- _REQUIREMENT_:
Extract all lines from the data beneath that include the word "heart".

╭─ DATA PROVIDED

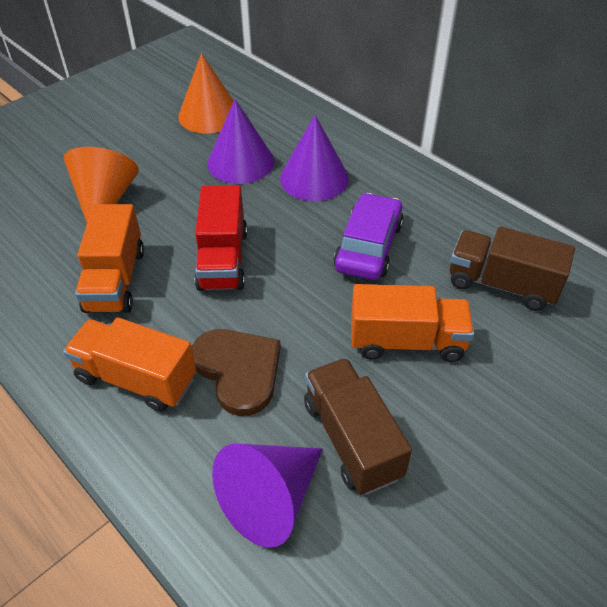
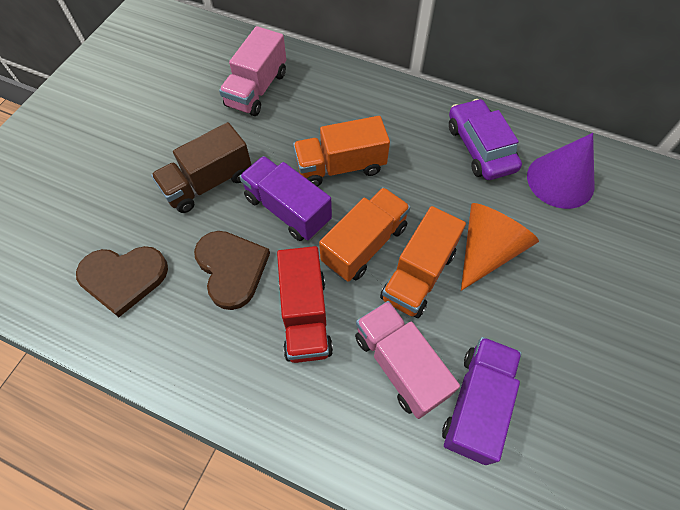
brown heart: [191,329,281,416] = 1 -> [76,246,168,317] [194,231,270,310] = 2
brown truck: [304,358,412,495] [450,226,575,311] = 2 -> [151,122,251,213] = 1
orange cone: [63,147,139,222] [178,53,234,134] = 2 -> [461,203,539,291] = 1
pink truck: none = 0 -> [219,26,286,116] [355,301,460,419] = 2
purple cone: [207,99,274,184] [212,443,322,548] [280,115,349,201] = 3 -> [527,133,595,209] = 1
purple truck: none = 0 -> [239,156,332,241] [442,337,522,465] = 2

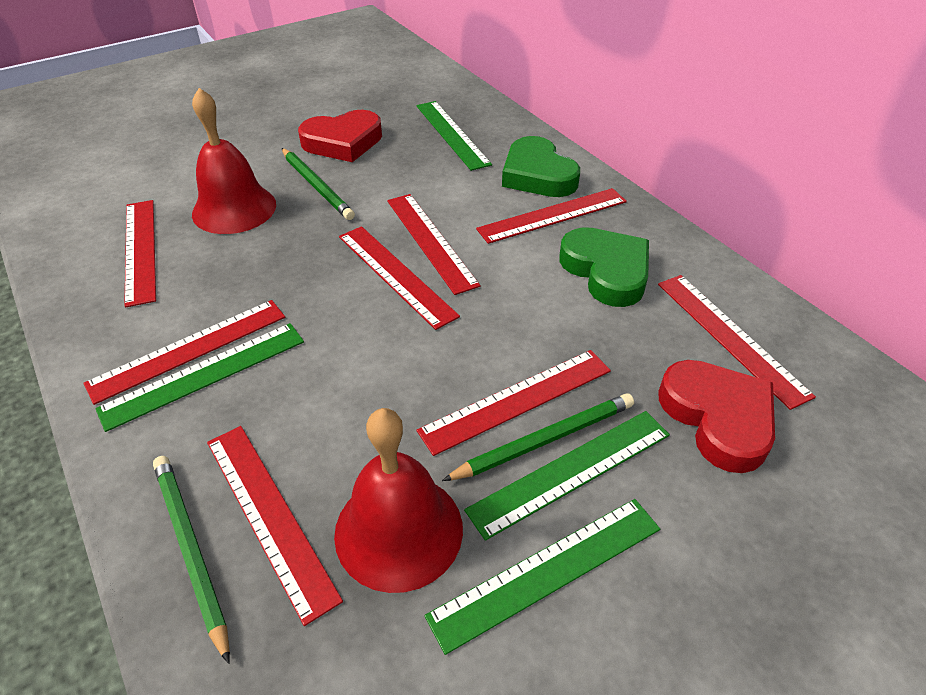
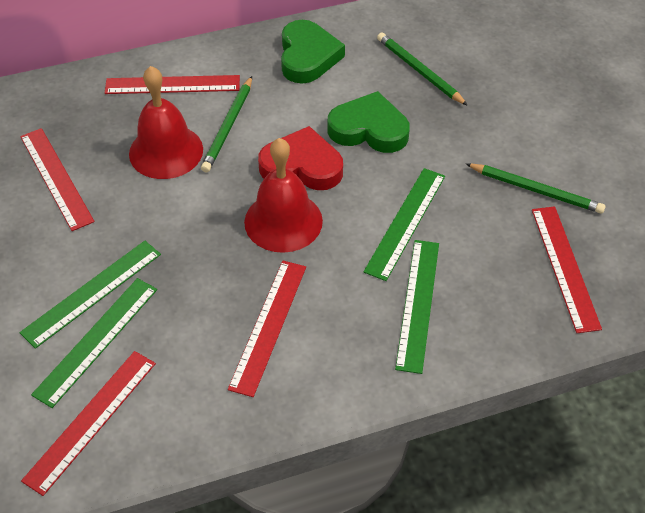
red heart: [298,110,382,162] [658,360,775,473] = 2 -> [258,126,343,190] = 1
red ruler: [83,300,285,405] [124,200,156,308] [207,426,343,626] [339,226,460,330] [387,194,481,295] [417,350,611,456] [476,188,627,244] [658,275,816,410] = 8 -> [20,128,95,231] [21,351,156,496] [105,75,240,94] [228,261,306,397] [532,206,602,333] = 5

╰─

- _EXERCISE SOLUTION_:
brown heart: [191,329,281,416] = 1 -> [76,246,168,317] [194,231,270,310] = 2
red heart: [298,110,382,162] [658,360,775,473] = 2 -> [258,126,343,190] = 1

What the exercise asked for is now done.